**STORED DATA**
BEGIN
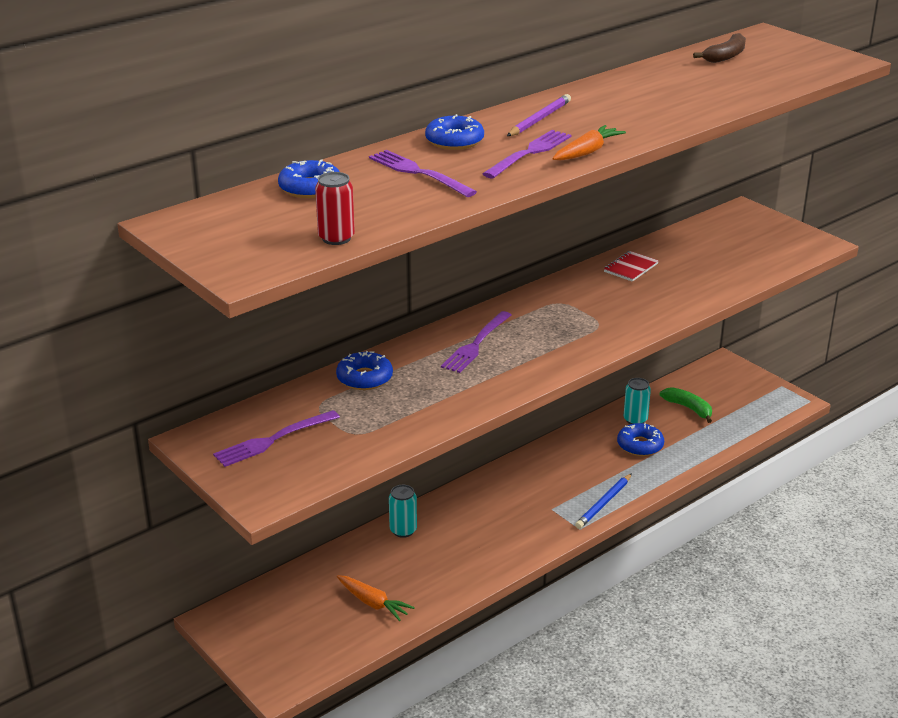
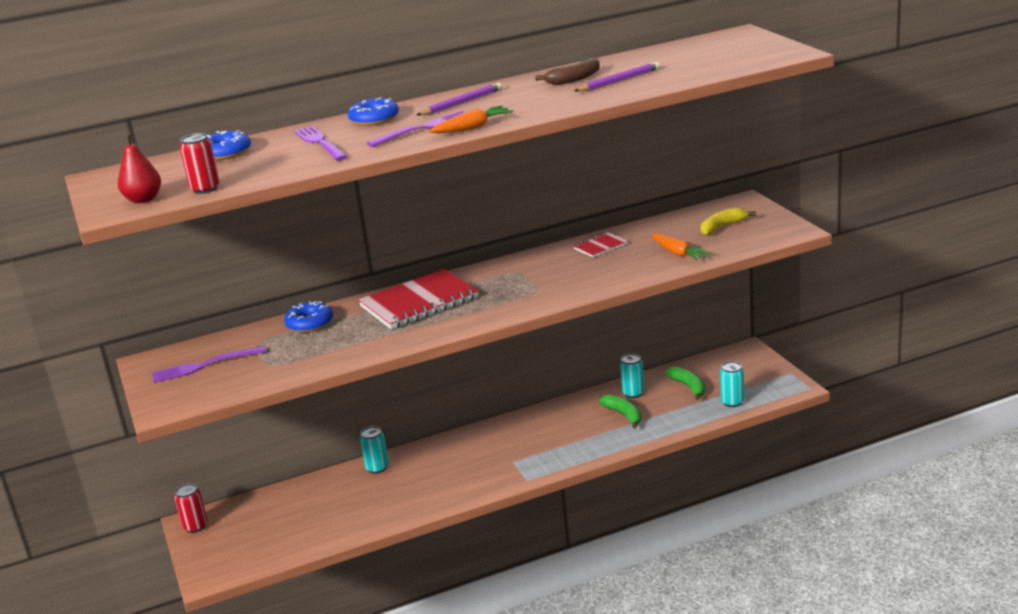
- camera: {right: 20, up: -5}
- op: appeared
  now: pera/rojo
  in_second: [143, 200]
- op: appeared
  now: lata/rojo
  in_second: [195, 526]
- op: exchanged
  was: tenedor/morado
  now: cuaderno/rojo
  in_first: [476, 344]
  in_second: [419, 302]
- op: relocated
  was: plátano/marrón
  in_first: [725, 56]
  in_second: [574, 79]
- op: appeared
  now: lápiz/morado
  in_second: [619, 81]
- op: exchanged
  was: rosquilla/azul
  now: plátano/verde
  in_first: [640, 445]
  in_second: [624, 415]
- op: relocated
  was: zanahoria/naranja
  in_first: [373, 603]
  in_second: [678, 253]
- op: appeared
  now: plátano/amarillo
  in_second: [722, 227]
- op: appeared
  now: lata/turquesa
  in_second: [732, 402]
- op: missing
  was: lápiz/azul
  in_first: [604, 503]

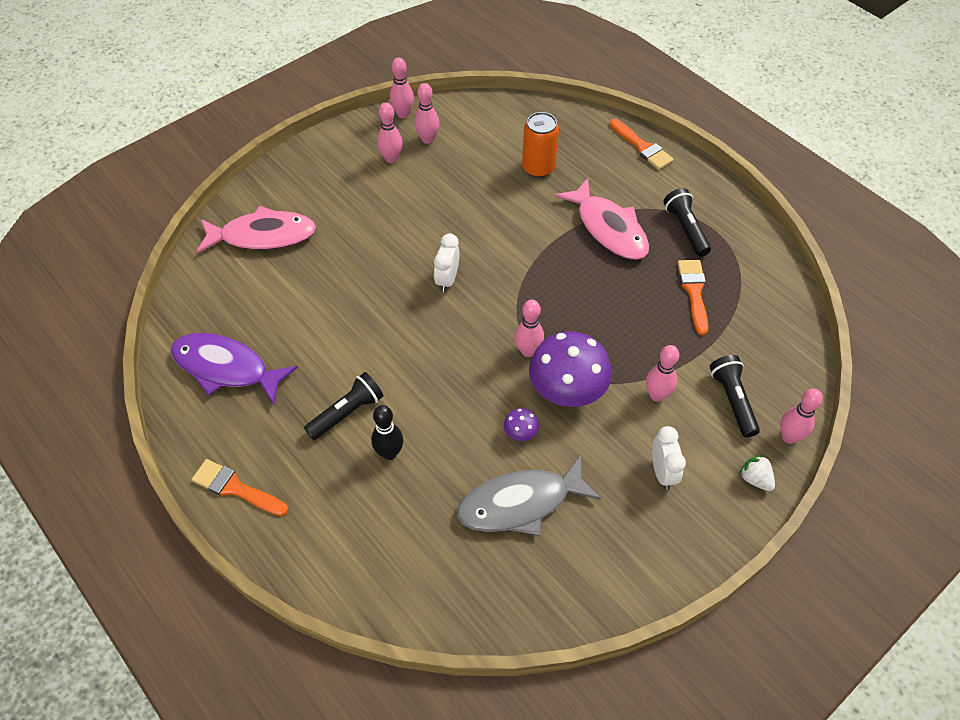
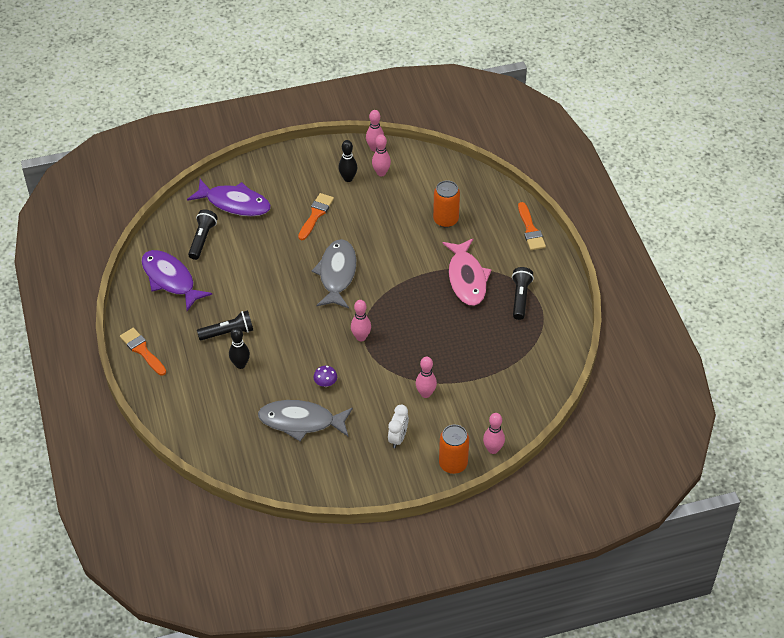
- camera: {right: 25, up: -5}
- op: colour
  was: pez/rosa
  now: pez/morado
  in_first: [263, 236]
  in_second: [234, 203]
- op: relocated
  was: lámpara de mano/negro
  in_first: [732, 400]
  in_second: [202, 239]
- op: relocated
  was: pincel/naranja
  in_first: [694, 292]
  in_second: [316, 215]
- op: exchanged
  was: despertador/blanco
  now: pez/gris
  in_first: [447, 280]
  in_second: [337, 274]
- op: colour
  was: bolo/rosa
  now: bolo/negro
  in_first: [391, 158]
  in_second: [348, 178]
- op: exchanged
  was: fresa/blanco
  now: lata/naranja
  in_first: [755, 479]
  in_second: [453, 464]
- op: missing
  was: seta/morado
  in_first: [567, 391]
END
**PROBLEM REQUIREMENTS**
No pictures should appear in the copy, and each record above is to be returned exactly.

**SOLUTION TO THIS PROBLEM**
- camera: {right: 20, up: -5}
- op: appeared
  now: pera/rojo
  in_second: [143, 200]
- op: appeared
  now: lata/rojo
  in_second: [195, 526]
- op: exchanged
  was: tenedor/morado
  now: cuaderno/rojo
  in_first: [476, 344]
  in_second: [419, 302]
- op: relocated
  was: plátano/marrón
  in_first: [725, 56]
  in_second: [574, 79]
- op: appeared
  now: lápiz/morado
  in_second: [619, 81]
- op: exchanged
  was: rosquilla/azul
  now: plátano/verde
  in_first: [640, 445]
  in_second: [624, 415]
- op: relocated
  was: zanahoria/naranja
  in_first: [373, 603]
  in_second: [678, 253]
- op: appeared
  now: plátano/amarillo
  in_second: [722, 227]
- op: appeared
  now: lata/turquesa
  in_second: [732, 402]
- op: missing
  was: lápiz/azul
  in_first: [604, 503]

- camera: {right: 25, up: -5}
- op: colour
  was: pez/rosa
  now: pez/morado
  in_first: [263, 236]
  in_second: [234, 203]
- op: relocated
  was: lámpara de mano/negro
  in_first: [732, 400]
  in_second: [202, 239]
- op: relocated
  was: pincel/naranja
  in_first: [694, 292]
  in_second: [316, 215]
- op: exchanged
  was: despertador/blanco
  now: pez/gris
  in_first: [447, 280]
  in_second: [337, 274]
- op: colour
  was: bolo/rosa
  now: bolo/negro
  in_first: [391, 158]
  in_second: [348, 178]
- op: exchanged
  was: fresa/blanco
  now: lata/naranja
  in_first: [755, 479]
  in_second: [453, 464]
- op: missing
  was: seta/morado
  in_first: [567, 391]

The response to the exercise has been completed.